Task requirements ▸ Repeat the lines from the line with "U6 pin in-: SIG -> FB" to the line with "R8: none -> 18 (+5V, NET18)" in the listing below, keeping both end lines and adding nothing.

----

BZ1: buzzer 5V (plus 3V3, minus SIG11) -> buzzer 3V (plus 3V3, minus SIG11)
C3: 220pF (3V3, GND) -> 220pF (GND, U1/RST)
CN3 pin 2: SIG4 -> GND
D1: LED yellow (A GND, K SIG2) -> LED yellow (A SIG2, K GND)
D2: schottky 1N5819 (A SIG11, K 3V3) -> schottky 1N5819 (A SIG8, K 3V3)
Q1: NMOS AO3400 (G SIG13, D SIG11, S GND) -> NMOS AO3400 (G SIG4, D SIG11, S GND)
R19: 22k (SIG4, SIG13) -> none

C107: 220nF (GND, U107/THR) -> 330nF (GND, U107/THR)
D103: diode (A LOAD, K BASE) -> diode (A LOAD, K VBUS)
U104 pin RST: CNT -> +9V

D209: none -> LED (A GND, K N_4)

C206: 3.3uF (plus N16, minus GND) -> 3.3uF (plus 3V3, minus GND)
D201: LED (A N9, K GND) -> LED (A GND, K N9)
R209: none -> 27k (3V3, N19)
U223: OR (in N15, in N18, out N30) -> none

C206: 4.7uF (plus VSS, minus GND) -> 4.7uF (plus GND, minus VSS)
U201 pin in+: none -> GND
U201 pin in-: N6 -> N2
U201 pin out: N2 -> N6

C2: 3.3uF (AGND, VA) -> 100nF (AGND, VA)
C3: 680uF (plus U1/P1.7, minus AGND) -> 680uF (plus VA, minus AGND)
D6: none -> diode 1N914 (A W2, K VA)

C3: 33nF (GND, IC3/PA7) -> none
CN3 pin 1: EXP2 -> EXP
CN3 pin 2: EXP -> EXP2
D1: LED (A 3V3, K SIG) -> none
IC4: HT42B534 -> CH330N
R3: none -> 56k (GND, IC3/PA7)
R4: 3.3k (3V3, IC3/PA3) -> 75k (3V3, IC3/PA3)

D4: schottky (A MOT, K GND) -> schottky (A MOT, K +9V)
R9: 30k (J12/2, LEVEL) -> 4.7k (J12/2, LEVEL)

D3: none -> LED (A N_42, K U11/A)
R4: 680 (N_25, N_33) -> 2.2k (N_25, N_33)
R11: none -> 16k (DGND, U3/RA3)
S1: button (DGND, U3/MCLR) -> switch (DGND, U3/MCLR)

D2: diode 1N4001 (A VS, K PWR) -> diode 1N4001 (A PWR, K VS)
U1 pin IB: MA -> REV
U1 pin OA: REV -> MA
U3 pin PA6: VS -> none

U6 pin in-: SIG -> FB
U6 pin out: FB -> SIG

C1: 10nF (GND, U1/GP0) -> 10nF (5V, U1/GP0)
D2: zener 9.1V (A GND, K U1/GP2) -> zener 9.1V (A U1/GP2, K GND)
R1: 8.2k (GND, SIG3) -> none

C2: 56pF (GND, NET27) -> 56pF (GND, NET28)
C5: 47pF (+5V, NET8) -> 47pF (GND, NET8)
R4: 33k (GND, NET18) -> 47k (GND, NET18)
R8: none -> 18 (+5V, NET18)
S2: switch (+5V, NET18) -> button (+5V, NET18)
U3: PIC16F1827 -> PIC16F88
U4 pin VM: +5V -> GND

----

Result ▸
U6 pin in-: SIG -> FB
U6 pin out: FB -> SIG

C1: 10nF (GND, U1/GP0) -> 10nF (5V, U1/GP0)
D2: zener 9.1V (A GND, K U1/GP2) -> zener 9.1V (A U1/GP2, K GND)
R1: 8.2k (GND, SIG3) -> none

C2: 56pF (GND, NET27) -> 56pF (GND, NET28)
C5: 47pF (+5V, NET8) -> 47pF (GND, NET8)
R4: 33k (GND, NET18) -> 47k (GND, NET18)
R8: none -> 18 (+5V, NET18)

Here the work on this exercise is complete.